An exact reprint of the listing is required, with no pictures included.

### Given data:

--- START ---

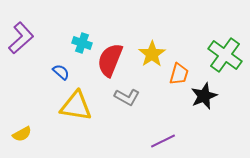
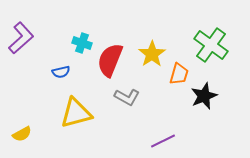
green cross: moved 14 px left, 10 px up
blue semicircle: rotated 126 degrees clockwise
yellow triangle: moved 7 px down; rotated 24 degrees counterclockwise
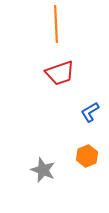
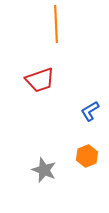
red trapezoid: moved 20 px left, 7 px down
blue L-shape: moved 1 px up
gray star: moved 1 px right
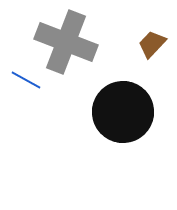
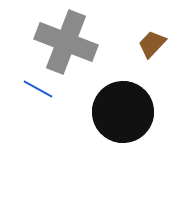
blue line: moved 12 px right, 9 px down
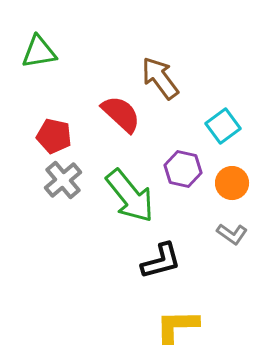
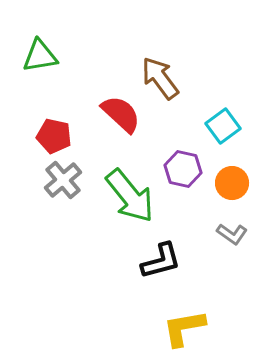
green triangle: moved 1 px right, 4 px down
yellow L-shape: moved 7 px right, 2 px down; rotated 9 degrees counterclockwise
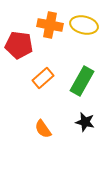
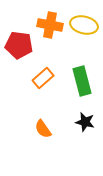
green rectangle: rotated 44 degrees counterclockwise
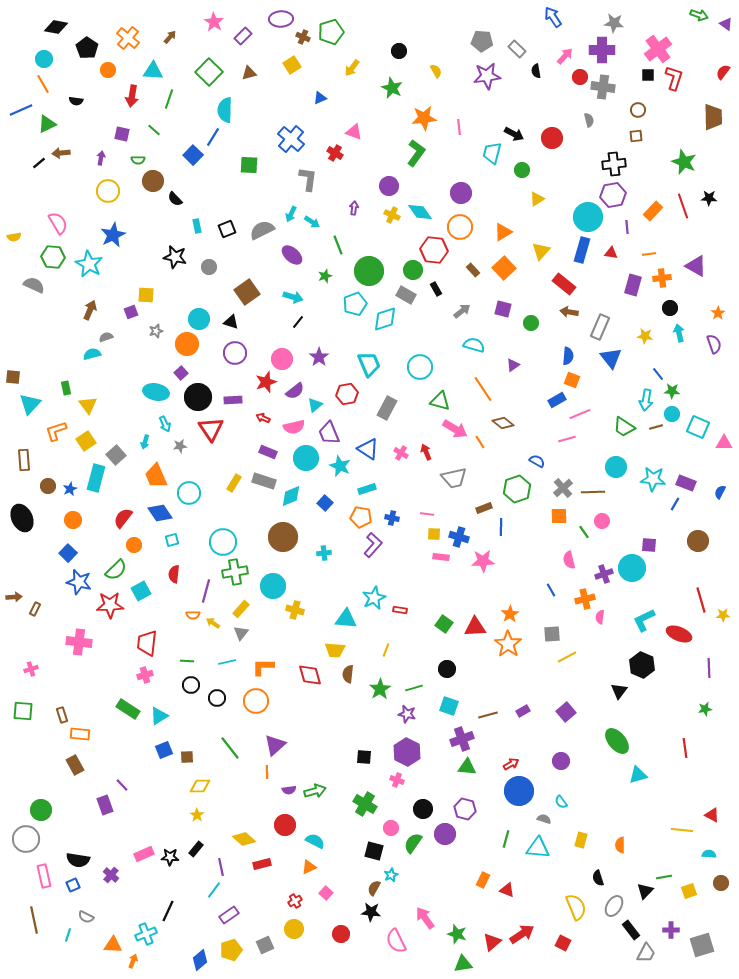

--- END ---

### Answer for this exercise:
green cross: moved 14 px left, 10 px up
blue semicircle: rotated 126 degrees clockwise
yellow triangle: moved 7 px down; rotated 24 degrees counterclockwise
red trapezoid: moved 20 px left, 7 px down
blue L-shape: moved 1 px up
gray star: moved 1 px right
blue line: moved 12 px right, 9 px down
green triangle: moved 1 px right, 4 px down
yellow L-shape: moved 7 px right, 2 px down; rotated 9 degrees counterclockwise
green rectangle: rotated 44 degrees counterclockwise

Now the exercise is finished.